-------- Working data --------

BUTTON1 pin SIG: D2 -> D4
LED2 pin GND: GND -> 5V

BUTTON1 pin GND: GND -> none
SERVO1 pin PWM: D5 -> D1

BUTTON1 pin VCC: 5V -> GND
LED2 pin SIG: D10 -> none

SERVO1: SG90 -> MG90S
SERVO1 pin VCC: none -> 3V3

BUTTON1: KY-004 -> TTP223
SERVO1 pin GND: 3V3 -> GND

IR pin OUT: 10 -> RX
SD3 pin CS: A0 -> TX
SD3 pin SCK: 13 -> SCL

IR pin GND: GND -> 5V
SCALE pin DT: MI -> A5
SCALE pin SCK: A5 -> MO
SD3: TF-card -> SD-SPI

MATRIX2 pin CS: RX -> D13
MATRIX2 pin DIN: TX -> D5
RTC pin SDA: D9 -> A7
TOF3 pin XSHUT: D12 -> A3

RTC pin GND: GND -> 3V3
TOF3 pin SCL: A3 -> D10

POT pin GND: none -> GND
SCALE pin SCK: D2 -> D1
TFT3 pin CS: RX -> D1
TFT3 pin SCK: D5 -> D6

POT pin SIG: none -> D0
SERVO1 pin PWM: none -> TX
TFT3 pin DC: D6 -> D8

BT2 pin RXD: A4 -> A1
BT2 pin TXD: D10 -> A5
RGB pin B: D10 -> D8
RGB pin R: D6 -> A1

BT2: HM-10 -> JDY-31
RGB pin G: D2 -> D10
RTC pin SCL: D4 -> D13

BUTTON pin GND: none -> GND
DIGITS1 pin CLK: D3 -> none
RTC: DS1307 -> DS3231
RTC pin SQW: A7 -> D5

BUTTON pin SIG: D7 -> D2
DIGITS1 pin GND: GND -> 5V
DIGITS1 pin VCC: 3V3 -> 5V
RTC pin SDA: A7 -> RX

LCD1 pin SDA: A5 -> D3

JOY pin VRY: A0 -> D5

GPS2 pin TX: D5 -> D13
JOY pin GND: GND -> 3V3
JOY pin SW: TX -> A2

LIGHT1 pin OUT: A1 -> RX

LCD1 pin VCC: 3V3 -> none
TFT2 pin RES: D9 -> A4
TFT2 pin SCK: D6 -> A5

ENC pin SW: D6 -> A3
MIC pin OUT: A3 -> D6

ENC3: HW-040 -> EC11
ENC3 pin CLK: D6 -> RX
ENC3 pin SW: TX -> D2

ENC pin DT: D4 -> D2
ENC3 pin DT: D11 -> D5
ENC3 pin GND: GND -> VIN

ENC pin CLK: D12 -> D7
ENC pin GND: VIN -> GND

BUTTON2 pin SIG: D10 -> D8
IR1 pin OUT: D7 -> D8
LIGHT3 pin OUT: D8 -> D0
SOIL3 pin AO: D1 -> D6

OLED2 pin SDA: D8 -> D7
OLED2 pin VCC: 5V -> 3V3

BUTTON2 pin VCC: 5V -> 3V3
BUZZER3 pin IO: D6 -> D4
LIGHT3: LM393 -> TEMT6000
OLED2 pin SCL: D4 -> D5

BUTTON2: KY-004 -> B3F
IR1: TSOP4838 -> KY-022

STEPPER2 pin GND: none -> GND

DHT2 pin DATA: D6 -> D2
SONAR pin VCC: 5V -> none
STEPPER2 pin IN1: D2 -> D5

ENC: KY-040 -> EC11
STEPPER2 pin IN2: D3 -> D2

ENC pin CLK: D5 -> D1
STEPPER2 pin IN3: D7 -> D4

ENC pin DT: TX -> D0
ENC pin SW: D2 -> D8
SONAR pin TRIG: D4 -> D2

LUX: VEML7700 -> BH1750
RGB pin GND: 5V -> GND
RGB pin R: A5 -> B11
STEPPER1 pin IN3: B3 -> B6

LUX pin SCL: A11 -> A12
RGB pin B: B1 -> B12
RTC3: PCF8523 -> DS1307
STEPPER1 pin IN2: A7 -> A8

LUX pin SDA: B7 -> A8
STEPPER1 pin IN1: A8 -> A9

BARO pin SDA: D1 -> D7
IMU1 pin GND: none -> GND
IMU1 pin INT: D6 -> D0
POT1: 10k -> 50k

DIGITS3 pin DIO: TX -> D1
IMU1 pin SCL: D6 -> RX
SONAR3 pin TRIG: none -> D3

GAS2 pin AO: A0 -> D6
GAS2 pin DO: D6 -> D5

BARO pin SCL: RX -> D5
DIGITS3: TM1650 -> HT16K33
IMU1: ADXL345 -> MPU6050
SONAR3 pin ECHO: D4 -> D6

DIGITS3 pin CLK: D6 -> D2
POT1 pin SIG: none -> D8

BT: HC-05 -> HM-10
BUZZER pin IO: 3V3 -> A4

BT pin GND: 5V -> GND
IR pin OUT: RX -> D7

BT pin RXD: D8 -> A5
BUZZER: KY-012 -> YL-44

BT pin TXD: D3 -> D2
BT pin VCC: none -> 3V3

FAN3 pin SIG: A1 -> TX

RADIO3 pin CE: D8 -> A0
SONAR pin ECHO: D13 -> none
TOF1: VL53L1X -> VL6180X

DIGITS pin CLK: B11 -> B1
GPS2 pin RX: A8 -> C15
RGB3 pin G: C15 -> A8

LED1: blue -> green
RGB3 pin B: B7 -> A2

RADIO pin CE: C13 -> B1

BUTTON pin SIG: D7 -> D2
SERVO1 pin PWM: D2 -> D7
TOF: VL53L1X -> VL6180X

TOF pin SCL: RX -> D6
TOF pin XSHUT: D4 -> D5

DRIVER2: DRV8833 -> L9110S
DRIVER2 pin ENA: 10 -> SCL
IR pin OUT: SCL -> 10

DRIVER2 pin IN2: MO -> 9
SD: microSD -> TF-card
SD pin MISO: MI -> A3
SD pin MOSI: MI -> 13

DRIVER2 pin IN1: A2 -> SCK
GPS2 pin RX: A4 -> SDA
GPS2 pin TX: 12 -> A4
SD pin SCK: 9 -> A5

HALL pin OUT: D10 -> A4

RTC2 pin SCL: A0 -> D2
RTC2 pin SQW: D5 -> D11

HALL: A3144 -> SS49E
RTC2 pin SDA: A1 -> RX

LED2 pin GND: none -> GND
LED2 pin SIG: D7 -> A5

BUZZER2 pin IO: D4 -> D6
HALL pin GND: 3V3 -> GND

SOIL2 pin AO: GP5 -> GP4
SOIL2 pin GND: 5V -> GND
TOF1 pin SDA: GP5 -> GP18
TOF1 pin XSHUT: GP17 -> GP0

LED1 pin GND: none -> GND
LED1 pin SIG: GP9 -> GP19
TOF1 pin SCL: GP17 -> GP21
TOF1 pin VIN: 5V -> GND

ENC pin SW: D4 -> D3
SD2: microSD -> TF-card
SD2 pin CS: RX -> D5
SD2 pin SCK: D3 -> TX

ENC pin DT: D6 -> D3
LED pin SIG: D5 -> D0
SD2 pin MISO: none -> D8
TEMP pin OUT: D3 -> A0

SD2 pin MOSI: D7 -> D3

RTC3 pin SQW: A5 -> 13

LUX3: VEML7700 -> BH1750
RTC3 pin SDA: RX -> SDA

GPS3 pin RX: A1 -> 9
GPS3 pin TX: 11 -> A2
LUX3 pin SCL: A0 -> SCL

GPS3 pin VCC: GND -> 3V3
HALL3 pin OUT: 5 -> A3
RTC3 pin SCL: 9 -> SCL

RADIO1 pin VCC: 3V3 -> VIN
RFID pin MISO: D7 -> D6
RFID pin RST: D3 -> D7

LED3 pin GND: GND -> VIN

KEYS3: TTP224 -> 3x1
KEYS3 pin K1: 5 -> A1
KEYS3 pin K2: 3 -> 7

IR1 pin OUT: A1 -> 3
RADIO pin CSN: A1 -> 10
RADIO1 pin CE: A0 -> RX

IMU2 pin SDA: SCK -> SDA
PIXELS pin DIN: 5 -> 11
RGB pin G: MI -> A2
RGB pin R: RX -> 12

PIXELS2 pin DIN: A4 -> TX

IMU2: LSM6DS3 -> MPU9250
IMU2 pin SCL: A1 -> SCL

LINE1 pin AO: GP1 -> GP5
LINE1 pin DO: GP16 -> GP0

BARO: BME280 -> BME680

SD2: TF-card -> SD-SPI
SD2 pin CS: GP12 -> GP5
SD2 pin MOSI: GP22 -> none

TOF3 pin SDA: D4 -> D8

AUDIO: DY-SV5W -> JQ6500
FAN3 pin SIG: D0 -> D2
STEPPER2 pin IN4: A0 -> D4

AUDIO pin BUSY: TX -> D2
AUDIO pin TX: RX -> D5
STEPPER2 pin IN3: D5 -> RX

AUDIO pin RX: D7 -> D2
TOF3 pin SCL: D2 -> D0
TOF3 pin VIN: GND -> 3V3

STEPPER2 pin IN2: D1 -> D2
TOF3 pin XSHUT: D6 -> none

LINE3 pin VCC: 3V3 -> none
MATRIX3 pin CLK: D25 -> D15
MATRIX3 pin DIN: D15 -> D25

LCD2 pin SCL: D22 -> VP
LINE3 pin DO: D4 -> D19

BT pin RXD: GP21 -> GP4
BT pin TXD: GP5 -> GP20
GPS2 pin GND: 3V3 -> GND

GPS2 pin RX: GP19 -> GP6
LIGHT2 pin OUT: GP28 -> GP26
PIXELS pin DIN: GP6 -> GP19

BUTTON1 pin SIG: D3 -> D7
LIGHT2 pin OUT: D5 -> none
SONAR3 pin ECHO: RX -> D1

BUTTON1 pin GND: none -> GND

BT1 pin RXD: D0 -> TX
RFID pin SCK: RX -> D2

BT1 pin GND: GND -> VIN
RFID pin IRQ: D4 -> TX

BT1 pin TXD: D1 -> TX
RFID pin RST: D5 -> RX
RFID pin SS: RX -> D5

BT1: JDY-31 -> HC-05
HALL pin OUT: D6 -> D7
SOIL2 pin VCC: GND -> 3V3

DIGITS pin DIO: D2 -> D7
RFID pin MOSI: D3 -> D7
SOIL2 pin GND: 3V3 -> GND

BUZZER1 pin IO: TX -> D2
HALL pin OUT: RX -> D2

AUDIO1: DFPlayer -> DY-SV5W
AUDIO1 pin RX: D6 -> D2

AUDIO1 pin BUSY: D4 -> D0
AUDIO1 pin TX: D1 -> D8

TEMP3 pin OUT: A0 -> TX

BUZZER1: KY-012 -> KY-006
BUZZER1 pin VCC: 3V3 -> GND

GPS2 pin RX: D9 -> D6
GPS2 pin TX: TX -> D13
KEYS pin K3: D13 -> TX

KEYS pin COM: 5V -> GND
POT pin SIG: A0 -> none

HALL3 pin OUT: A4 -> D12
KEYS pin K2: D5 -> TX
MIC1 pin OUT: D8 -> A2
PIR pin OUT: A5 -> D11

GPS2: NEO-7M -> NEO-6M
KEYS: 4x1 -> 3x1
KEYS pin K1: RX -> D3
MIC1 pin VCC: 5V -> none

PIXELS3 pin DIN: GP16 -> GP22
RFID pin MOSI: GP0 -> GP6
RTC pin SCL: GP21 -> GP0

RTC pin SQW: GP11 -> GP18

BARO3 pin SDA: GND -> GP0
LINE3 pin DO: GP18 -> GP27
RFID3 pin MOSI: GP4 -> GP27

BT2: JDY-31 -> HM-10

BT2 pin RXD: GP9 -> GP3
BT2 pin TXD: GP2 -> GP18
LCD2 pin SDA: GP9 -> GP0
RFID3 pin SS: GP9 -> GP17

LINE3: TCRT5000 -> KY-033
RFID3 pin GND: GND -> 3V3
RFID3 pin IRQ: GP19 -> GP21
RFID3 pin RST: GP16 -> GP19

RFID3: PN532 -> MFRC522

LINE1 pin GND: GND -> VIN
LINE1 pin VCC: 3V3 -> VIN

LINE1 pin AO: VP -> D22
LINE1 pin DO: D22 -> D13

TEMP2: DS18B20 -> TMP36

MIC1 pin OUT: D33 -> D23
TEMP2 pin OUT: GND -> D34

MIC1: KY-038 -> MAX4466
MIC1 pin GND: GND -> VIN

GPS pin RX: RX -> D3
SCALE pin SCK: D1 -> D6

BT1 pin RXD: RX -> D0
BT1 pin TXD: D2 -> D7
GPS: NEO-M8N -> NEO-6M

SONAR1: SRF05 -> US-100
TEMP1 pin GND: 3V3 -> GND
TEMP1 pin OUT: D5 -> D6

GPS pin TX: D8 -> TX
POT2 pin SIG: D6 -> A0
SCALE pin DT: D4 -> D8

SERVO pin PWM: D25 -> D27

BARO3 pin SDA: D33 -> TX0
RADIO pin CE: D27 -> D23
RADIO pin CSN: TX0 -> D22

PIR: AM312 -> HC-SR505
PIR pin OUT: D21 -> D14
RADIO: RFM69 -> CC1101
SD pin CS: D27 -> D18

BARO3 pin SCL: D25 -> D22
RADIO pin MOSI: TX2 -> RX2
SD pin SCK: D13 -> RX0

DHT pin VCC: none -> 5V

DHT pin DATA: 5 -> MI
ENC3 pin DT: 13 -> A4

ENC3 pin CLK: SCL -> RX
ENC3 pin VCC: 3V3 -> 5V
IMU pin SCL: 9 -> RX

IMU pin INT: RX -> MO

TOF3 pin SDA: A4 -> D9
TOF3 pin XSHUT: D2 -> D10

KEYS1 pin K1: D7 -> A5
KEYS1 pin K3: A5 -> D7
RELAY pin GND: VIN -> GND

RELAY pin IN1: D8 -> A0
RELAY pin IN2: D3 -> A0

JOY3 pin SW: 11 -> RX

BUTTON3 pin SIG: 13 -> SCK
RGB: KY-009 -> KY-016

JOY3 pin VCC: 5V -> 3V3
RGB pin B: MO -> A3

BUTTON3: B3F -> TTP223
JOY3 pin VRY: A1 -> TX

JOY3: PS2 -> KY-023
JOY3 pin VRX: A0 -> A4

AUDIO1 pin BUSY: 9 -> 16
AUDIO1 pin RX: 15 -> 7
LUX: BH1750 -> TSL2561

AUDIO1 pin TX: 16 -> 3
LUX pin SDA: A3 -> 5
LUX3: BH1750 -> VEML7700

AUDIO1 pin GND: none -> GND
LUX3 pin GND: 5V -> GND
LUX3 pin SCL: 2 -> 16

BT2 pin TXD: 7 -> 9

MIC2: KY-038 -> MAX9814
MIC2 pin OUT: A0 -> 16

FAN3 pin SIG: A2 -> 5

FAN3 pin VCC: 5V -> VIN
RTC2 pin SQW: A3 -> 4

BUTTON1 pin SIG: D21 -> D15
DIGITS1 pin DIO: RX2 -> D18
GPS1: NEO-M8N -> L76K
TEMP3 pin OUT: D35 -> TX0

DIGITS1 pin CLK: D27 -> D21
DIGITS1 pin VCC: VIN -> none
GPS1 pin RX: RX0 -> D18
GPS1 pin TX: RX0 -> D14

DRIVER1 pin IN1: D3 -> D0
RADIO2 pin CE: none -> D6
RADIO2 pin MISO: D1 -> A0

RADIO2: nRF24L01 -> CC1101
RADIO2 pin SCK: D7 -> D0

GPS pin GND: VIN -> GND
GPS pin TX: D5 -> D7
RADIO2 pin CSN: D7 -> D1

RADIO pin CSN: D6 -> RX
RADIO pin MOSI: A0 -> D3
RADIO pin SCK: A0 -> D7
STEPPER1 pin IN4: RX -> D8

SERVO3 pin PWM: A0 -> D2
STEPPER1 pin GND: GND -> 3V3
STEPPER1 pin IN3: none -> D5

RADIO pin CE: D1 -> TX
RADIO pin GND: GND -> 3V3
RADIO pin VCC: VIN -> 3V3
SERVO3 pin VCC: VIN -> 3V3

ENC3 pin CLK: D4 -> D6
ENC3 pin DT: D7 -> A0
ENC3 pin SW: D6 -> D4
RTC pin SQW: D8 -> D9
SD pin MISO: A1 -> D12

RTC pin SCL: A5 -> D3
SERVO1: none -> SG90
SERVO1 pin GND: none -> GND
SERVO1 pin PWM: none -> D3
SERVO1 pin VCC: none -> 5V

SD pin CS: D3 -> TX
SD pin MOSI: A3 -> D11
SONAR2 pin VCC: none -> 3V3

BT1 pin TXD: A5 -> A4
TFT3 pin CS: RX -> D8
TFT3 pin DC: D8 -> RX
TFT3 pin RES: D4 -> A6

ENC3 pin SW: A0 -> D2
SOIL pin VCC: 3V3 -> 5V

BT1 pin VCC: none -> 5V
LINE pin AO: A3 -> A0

--------

Every line above from the line with "DRIVER2: DRV8833 -> L9110S" to the line with "RTC2 pin SCL: A0 -> D2", both included, must be reproduced exactly, and no other line may appear.

DRIVER2: DRV8833 -> L9110S
DRIVER2 pin ENA: 10 -> SCL
IR pin OUT: SCL -> 10

DRIVER2 pin IN2: MO -> 9
SD: microSD -> TF-card
SD pin MISO: MI -> A3
SD pin MOSI: MI -> 13

DRIVER2 pin IN1: A2 -> SCK
GPS2 pin RX: A4 -> SDA
GPS2 pin TX: 12 -> A4
SD pin SCK: 9 -> A5

HALL pin OUT: D10 -> A4

RTC2 pin SCL: A0 -> D2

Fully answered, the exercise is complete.